Aim of the exercise ▸
Lines in the listing below that contain the string "type" are to be found and copied.

══ Provided data

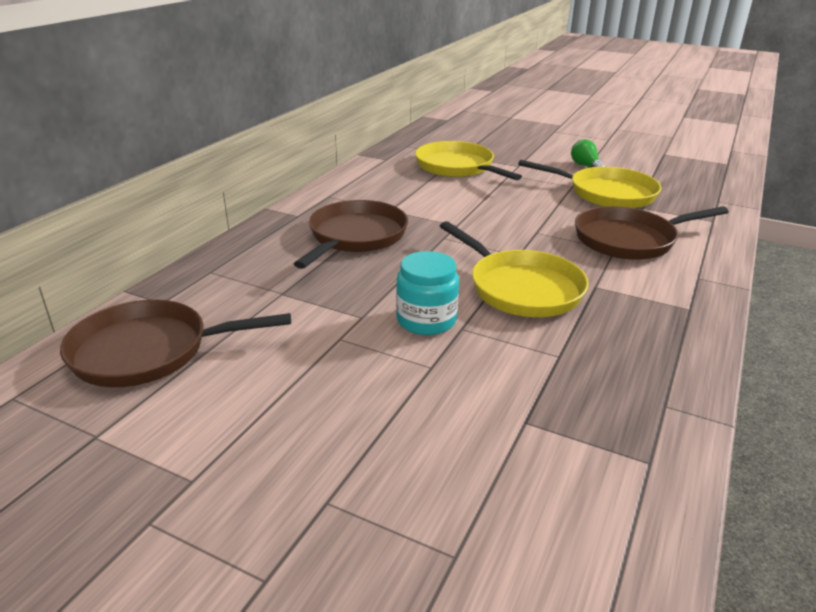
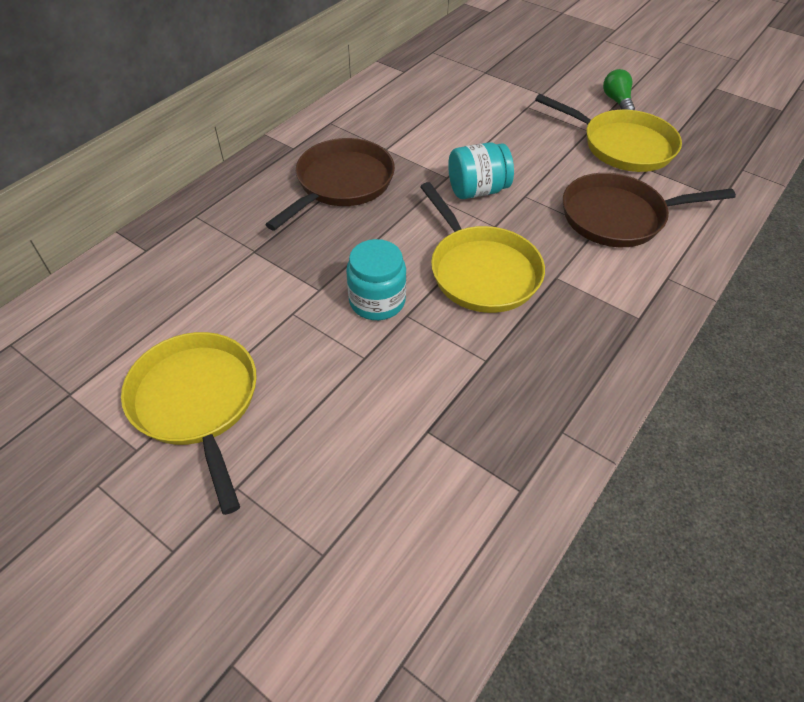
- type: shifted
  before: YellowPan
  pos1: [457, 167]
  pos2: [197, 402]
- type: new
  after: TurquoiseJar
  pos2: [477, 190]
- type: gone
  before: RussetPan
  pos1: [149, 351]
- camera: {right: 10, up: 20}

════
══ Provided data

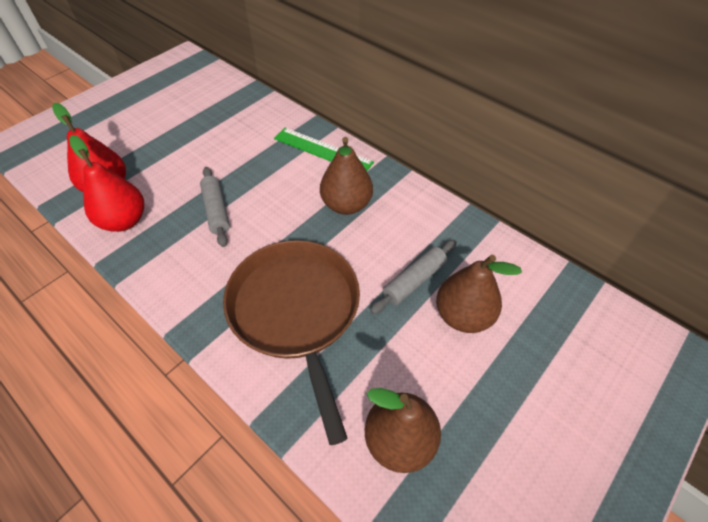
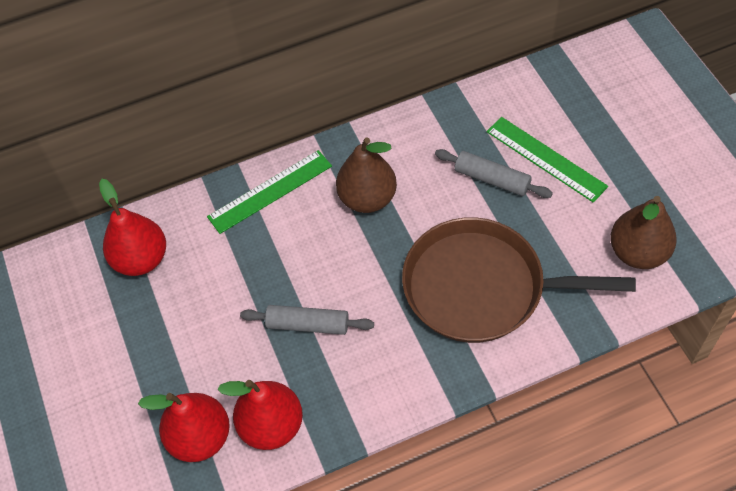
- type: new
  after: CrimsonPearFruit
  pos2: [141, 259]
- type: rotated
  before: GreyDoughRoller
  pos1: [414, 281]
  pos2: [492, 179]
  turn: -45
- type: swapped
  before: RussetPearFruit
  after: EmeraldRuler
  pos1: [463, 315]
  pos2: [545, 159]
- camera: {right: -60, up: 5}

════

Response to the task ▸
- type: shifted
- type: new
- type: gone
- type: new
- type: rotated
- type: swapped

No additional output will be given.